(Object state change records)
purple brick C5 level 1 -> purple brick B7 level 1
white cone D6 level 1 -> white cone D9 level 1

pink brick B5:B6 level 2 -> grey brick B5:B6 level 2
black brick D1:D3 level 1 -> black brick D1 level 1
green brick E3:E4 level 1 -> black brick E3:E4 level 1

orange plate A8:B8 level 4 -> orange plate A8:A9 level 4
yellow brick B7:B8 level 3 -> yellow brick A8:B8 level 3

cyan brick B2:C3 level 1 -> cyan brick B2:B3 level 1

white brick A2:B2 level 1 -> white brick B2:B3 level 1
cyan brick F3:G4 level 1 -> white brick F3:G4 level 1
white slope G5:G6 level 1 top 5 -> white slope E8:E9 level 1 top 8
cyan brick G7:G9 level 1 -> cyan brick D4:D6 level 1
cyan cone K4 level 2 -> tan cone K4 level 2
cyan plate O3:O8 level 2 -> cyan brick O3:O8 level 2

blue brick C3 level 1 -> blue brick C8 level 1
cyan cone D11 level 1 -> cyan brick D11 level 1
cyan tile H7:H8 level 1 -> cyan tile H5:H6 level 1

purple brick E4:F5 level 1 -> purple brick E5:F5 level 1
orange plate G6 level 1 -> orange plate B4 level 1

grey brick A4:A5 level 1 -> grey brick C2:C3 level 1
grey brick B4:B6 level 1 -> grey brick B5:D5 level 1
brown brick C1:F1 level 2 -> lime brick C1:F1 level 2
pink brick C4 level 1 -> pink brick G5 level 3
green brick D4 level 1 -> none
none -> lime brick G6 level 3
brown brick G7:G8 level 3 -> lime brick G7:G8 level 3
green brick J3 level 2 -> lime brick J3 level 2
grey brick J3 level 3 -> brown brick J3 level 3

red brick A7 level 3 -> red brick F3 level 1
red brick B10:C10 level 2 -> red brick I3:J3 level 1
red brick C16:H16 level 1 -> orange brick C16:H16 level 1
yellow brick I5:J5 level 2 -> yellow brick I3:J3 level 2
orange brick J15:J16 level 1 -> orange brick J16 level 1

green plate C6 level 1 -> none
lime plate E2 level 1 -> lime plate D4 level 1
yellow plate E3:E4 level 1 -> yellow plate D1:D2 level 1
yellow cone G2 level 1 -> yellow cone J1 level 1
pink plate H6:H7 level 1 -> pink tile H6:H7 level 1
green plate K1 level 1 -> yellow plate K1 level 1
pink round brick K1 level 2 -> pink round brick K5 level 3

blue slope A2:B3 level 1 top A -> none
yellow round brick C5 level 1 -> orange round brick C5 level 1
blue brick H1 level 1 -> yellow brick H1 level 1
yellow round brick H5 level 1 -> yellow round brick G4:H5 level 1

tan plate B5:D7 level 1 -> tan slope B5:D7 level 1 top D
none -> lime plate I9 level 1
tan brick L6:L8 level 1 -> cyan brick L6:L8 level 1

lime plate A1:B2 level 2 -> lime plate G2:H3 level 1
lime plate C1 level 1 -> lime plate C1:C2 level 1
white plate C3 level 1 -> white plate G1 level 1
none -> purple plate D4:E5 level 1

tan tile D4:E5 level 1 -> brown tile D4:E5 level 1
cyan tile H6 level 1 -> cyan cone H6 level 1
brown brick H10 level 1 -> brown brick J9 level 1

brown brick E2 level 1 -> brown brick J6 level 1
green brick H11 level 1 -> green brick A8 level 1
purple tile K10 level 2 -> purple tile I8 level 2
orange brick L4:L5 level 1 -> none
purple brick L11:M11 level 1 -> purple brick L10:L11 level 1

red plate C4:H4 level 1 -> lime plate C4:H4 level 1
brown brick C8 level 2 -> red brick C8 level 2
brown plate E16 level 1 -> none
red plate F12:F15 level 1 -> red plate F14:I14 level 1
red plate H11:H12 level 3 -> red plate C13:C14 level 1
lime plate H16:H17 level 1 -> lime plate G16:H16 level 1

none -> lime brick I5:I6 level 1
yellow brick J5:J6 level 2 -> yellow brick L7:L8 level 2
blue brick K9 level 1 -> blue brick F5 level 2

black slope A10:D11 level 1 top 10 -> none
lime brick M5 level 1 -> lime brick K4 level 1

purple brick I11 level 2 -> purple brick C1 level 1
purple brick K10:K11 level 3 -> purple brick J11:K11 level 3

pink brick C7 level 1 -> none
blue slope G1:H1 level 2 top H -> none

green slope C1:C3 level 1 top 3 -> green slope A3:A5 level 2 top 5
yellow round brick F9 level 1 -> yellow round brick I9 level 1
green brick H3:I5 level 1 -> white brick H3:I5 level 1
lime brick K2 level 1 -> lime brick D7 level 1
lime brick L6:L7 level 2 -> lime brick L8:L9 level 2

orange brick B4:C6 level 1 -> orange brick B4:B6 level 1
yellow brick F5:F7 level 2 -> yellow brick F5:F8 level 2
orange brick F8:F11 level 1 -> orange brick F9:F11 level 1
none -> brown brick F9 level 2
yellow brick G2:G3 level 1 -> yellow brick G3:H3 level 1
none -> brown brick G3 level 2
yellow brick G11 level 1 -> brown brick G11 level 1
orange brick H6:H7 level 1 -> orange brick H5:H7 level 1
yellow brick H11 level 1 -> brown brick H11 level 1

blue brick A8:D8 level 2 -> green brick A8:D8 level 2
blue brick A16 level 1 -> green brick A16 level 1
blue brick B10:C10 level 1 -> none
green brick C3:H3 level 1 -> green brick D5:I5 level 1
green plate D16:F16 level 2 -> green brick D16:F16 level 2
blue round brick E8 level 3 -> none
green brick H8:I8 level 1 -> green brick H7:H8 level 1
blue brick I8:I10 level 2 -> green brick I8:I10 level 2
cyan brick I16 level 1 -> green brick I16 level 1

# [INSTRUCTIONS FOR THE TASK]
Please give the records again exactly as they are.

# [TASK OUTPUT]
purple brick C5 level 1 -> purple brick B7 level 1
white cone D6 level 1 -> white cone D9 level 1

pink brick B5:B6 level 2 -> grey brick B5:B6 level 2
black brick D1:D3 level 1 -> black brick D1 level 1
green brick E3:E4 level 1 -> black brick E3:E4 level 1

orange plate A8:B8 level 4 -> orange plate A8:A9 level 4
yellow brick B7:B8 level 3 -> yellow brick A8:B8 level 3

cyan brick B2:C3 level 1 -> cyan brick B2:B3 level 1

white brick A2:B2 level 1 -> white brick B2:B3 level 1
cyan brick F3:G4 level 1 -> white brick F3:G4 level 1
white slope G5:G6 level 1 top 5 -> white slope E8:E9 level 1 top 8
cyan brick G7:G9 level 1 -> cyan brick D4:D6 level 1
cyan cone K4 level 2 -> tan cone K4 level 2
cyan plate O3:O8 level 2 -> cyan brick O3:O8 level 2

blue brick C3 level 1 -> blue brick C8 level 1
cyan cone D11 level 1 -> cyan brick D11 level 1
cyan tile H7:H8 level 1 -> cyan tile H5:H6 level 1

purple brick E4:F5 level 1 -> purple brick E5:F5 level 1
orange plate G6 level 1 -> orange plate B4 level 1

grey brick A4:A5 level 1 -> grey brick C2:C3 level 1
grey brick B4:B6 level 1 -> grey brick B5:D5 level 1
brown brick C1:F1 level 2 -> lime brick C1:F1 level 2
pink brick C4 level 1 -> pink brick G5 level 3
green brick D4 level 1 -> none
none -> lime brick G6 level 3
brown brick G7:G8 level 3 -> lime brick G7:G8 level 3
green brick J3 level 2 -> lime brick J3 level 2
grey brick J3 level 3 -> brown brick J3 level 3

red brick A7 level 3 -> red brick F3 level 1
red brick B10:C10 level 2 -> red brick I3:J3 level 1
red brick C16:H16 level 1 -> orange brick C16:H16 level 1
yellow brick I5:J5 level 2 -> yellow brick I3:J3 level 2
orange brick J15:J16 level 1 -> orange brick J16 level 1

green plate C6 level 1 -> none
lime plate E2 level 1 -> lime plate D4 level 1
yellow plate E3:E4 level 1 -> yellow plate D1:D2 level 1
yellow cone G2 level 1 -> yellow cone J1 level 1
pink plate H6:H7 level 1 -> pink tile H6:H7 level 1
green plate K1 level 1 -> yellow plate K1 level 1
pink round brick K1 level 2 -> pink round brick K5 level 3

blue slope A2:B3 level 1 top A -> none
yellow round brick C5 level 1 -> orange round brick C5 level 1
blue brick H1 level 1 -> yellow brick H1 level 1
yellow round brick H5 level 1 -> yellow round brick G4:H5 level 1

tan plate B5:D7 level 1 -> tan slope B5:D7 level 1 top D
none -> lime plate I9 level 1
tan brick L6:L8 level 1 -> cyan brick L6:L8 level 1

lime plate A1:B2 level 2 -> lime plate G2:H3 level 1
lime plate C1 level 1 -> lime plate C1:C2 level 1
white plate C3 level 1 -> white plate G1 level 1
none -> purple plate D4:E5 level 1

tan tile D4:E5 level 1 -> brown tile D4:E5 level 1
cyan tile H6 level 1 -> cyan cone H6 level 1
brown brick H10 level 1 -> brown brick J9 level 1

brown brick E2 level 1 -> brown brick J6 level 1
green brick H11 level 1 -> green brick A8 level 1
purple tile K10 level 2 -> purple tile I8 level 2
orange brick L4:L5 level 1 -> none
purple brick L11:M11 level 1 -> purple brick L10:L11 level 1

red plate C4:H4 level 1 -> lime plate C4:H4 level 1
brown brick C8 level 2 -> red brick C8 level 2
brown plate E16 level 1 -> none
red plate F12:F15 level 1 -> red plate F14:I14 level 1
red plate H11:H12 level 3 -> red plate C13:C14 level 1
lime plate H16:H17 level 1 -> lime plate G16:H16 level 1

none -> lime brick I5:I6 level 1
yellow brick J5:J6 level 2 -> yellow brick L7:L8 level 2
blue brick K9 level 1 -> blue brick F5 level 2

black slope A10:D11 level 1 top 10 -> none
lime brick M5 level 1 -> lime brick K4 level 1

purple brick I11 level 2 -> purple brick C1 level 1
purple brick K10:K11 level 3 -> purple brick J11:K11 level 3

pink brick C7 level 1 -> none
blue slope G1:H1 level 2 top H -> none

green slope C1:C3 level 1 top 3 -> green slope A3:A5 level 2 top 5
yellow round brick F9 level 1 -> yellow round brick I9 level 1
green brick H3:I5 level 1 -> white brick H3:I5 level 1
lime brick K2 level 1 -> lime brick D7 level 1
lime brick L6:L7 level 2 -> lime brick L8:L9 level 2

orange brick B4:C6 level 1 -> orange brick B4:B6 level 1
yellow brick F5:F7 level 2 -> yellow brick F5:F8 level 2
orange brick F8:F11 level 1 -> orange brick F9:F11 level 1
none -> brown brick F9 level 2
yellow brick G2:G3 level 1 -> yellow brick G3:H3 level 1
none -> brown brick G3 level 2
yellow brick G11 level 1 -> brown brick G11 level 1
orange brick H6:H7 level 1 -> orange brick H5:H7 level 1
yellow brick H11 level 1 -> brown brick H11 level 1

blue brick A8:D8 level 2 -> green brick A8:D8 level 2
blue brick A16 level 1 -> green brick A16 level 1
blue brick B10:C10 level 1 -> none
green brick C3:H3 level 1 -> green brick D5:I5 level 1
green plate D16:F16 level 2 -> green brick D16:F16 level 2
blue round brick E8 level 3 -> none
green brick H8:I8 level 1 -> green brick H7:H8 level 1
blue brick I8:I10 level 2 -> green brick I8:I10 level 2
cyan brick I16 level 1 -> green brick I16 level 1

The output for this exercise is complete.